#### Assignment:
Retype exactly the lines from the line with "IC17: NOR CD4001" to the end of the data, keeping both boundary lines.

#### Input for this task:
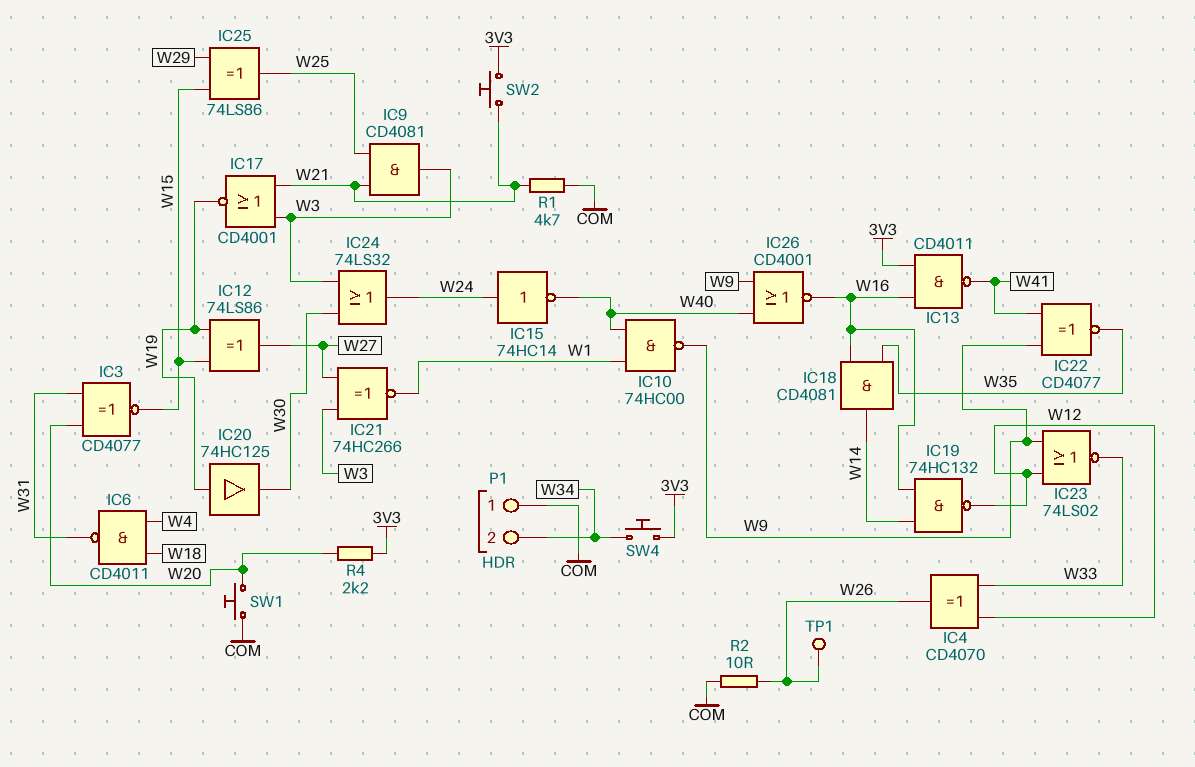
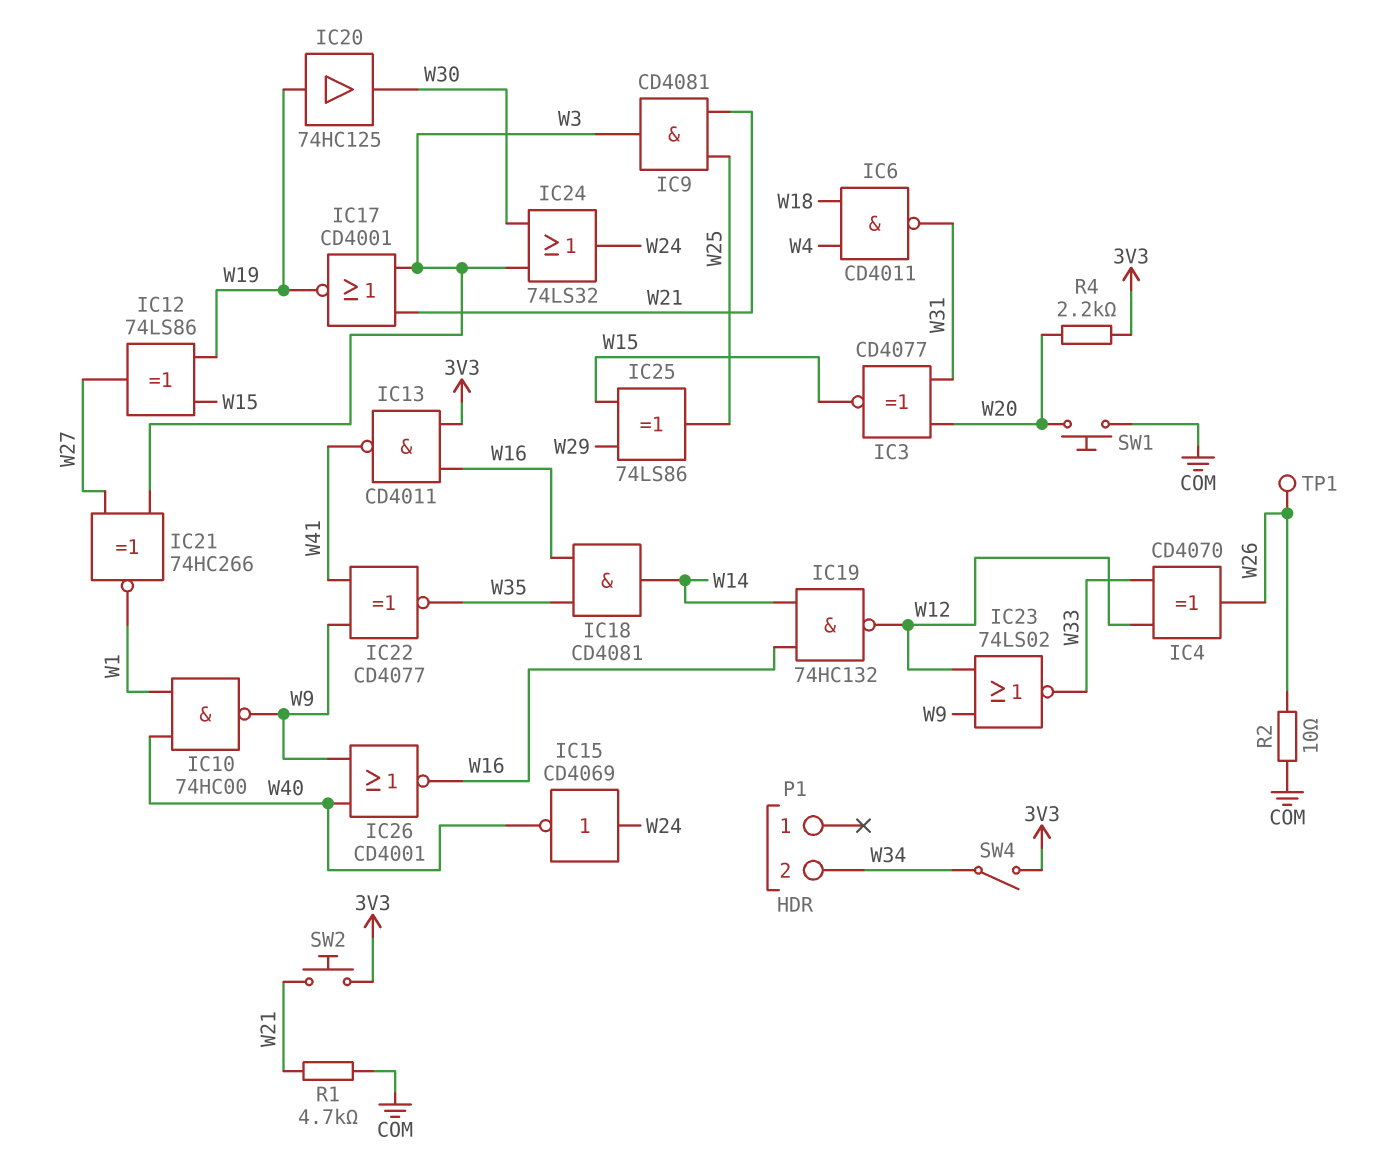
IC15: NOT 74HC14 (in W24, out W40) -> NOT CD4069 (in W24, out W40)
P1 pin 1: COM -> none
SW4: button (3V3, W34) -> switch (3V3, W34)

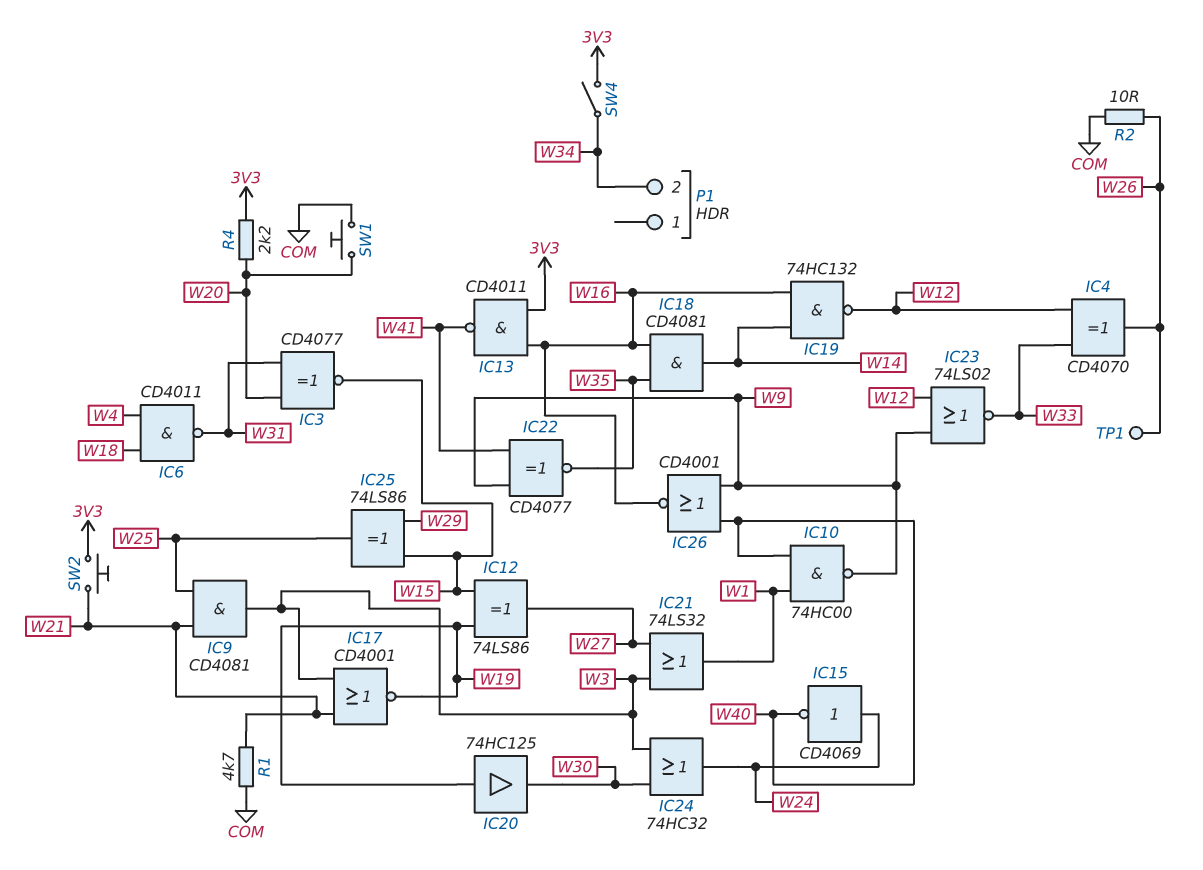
IC21: XNOR 74HC266 (in W3, in W27, out W1) -> OR 74LS32 (in W3, in W27, out W1)
IC24: OR 74LS32 (in W3, in W30, out W24) -> OR 74HC32 (in W3, in W30, out W24)

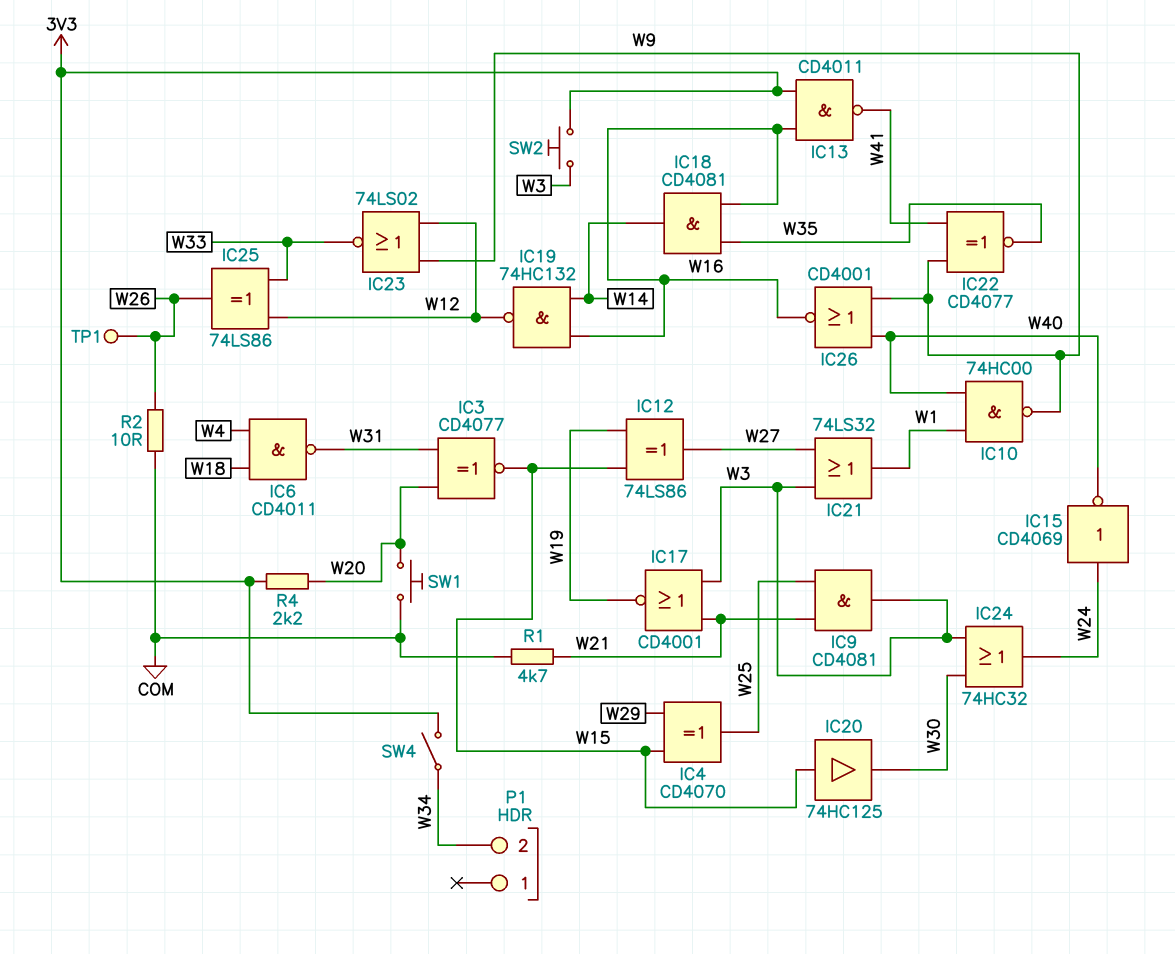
IC4: XOR CD4070 (in W12, in W33, out W26) -> XOR CD4070 (in W15, in W29, out W25)
IC20: buffer 74HC125 (in W19, out W30) -> buffer 74HC125 (in W15, out W30)
IC25: XOR 74LS86 (in W15, in W29, out W25) -> XOR 74LS86 (in W12, in W33, out W26)
SW2: button (3V3, W21) -> button (3V3, W3)

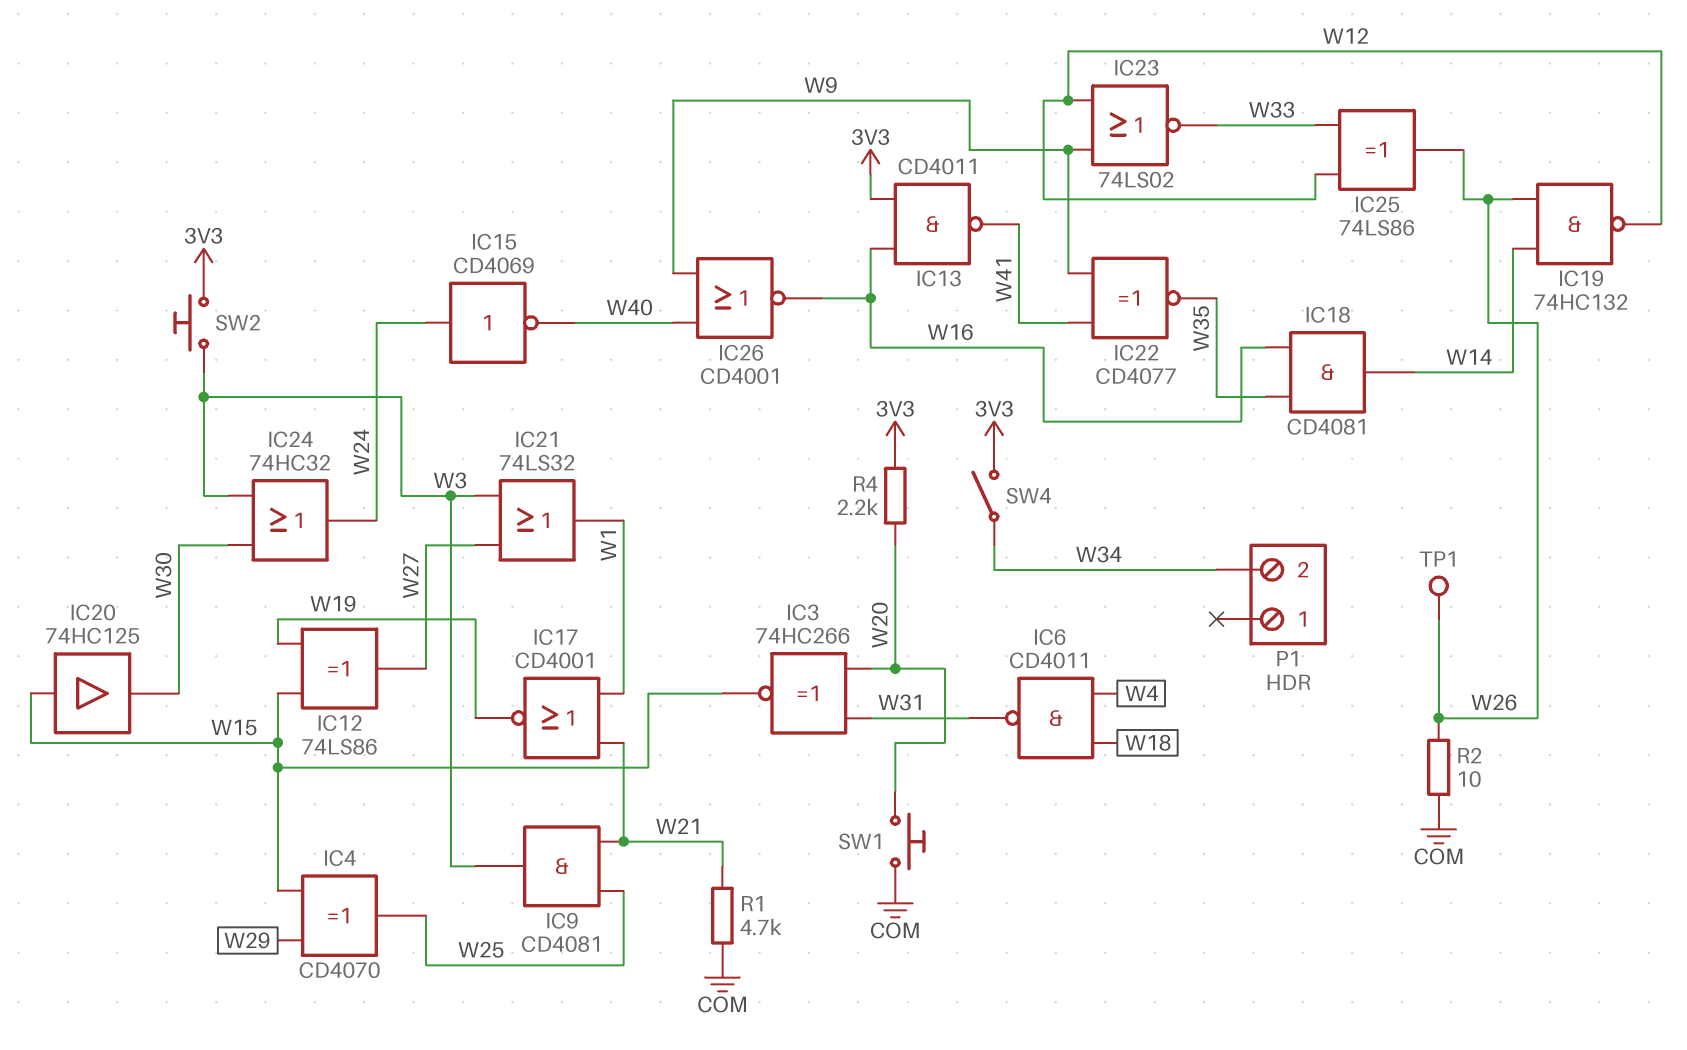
IC3: XNOR CD4077 (in W20, in W31, out W15) -> XNOR 74HC266 (in W20, in W31, out W15)
IC10: NAND 74HC00 (in W1, in W40, out W9) -> none
IC17: NOR CD4001 (in W3, in W21, out W19) -> NOR CD4001 (in W1, in W21, out W19)
IC19: NAND 74HC132 (in W14, in W16, out W12) -> NAND 74HC132 (in W14, in W26, out W12)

#### Task result:
IC17: NOR CD4001 (in W3, in W21, out W19) -> NOR CD4001 (in W1, in W21, out W19)
IC19: NAND 74HC132 (in W14, in W16, out W12) -> NAND 74HC132 (in W14, in W26, out W12)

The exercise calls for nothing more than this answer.